INSTRUCTIONS TO FOLLOW:
Whenever a line in the entries below contains the string "lime", copy that line.

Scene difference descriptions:
----------------------------------------

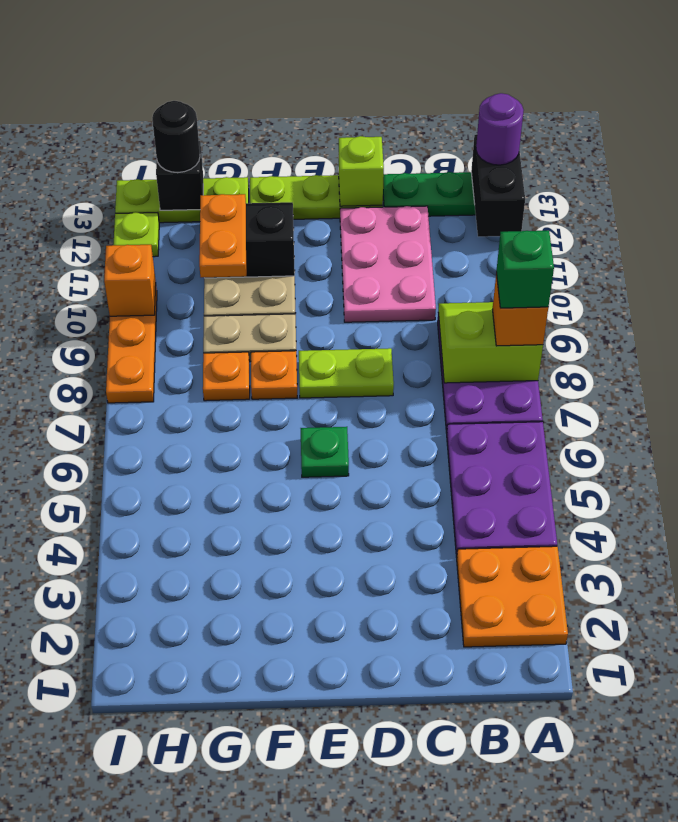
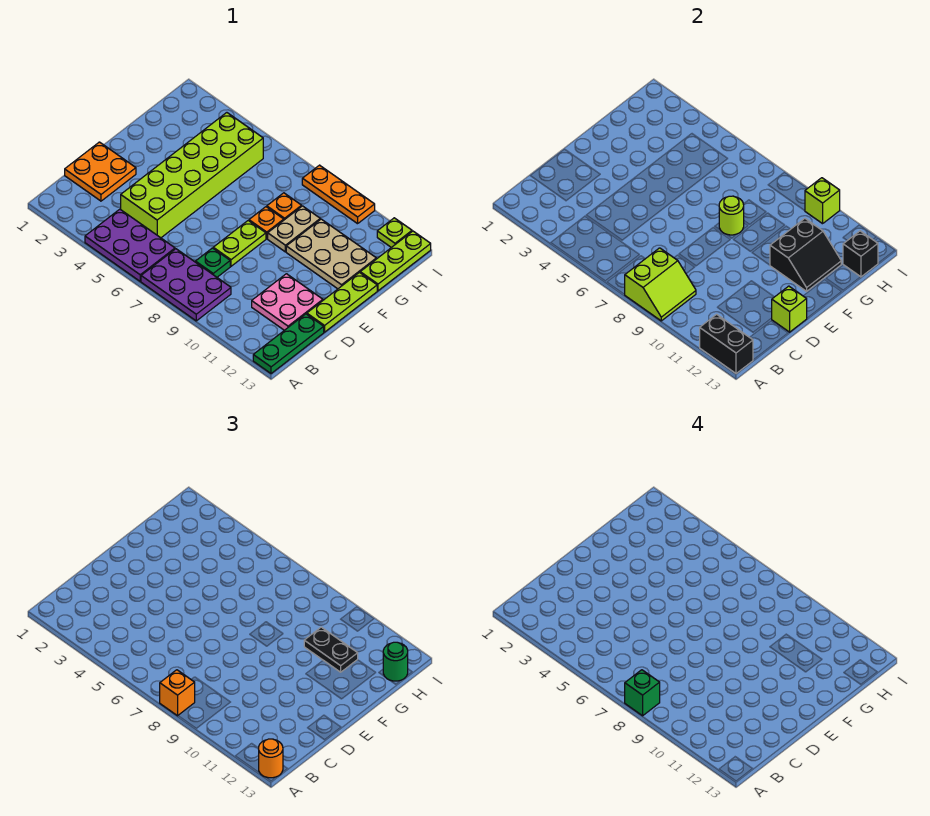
orange plate A2:B3 level 1 -> orange plate C1:D2 level 1
purple round brick A13 level 3 -> orange round brick A13 level 3
none -> lime brick C4:H5 level 1
pink plate C10:D12 level 1 -> pink plate C11:D12 level 1
green plate E6 level 1 -> green plate C8 level 1
none -> lime round brick F8 level 2
orange plate G10:G11 level 3 -> black plate G10:G11 level 3
black round brick H13 level 3 -> green round brick H13 level 3
orange brick I10 level 2 -> lime brick I10 level 2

----------------------------------------

YOUR RESPONSE:
none -> lime brick C4:H5 level 1
none -> lime round brick F8 level 2
orange brick I10 level 2 -> lime brick I10 level 2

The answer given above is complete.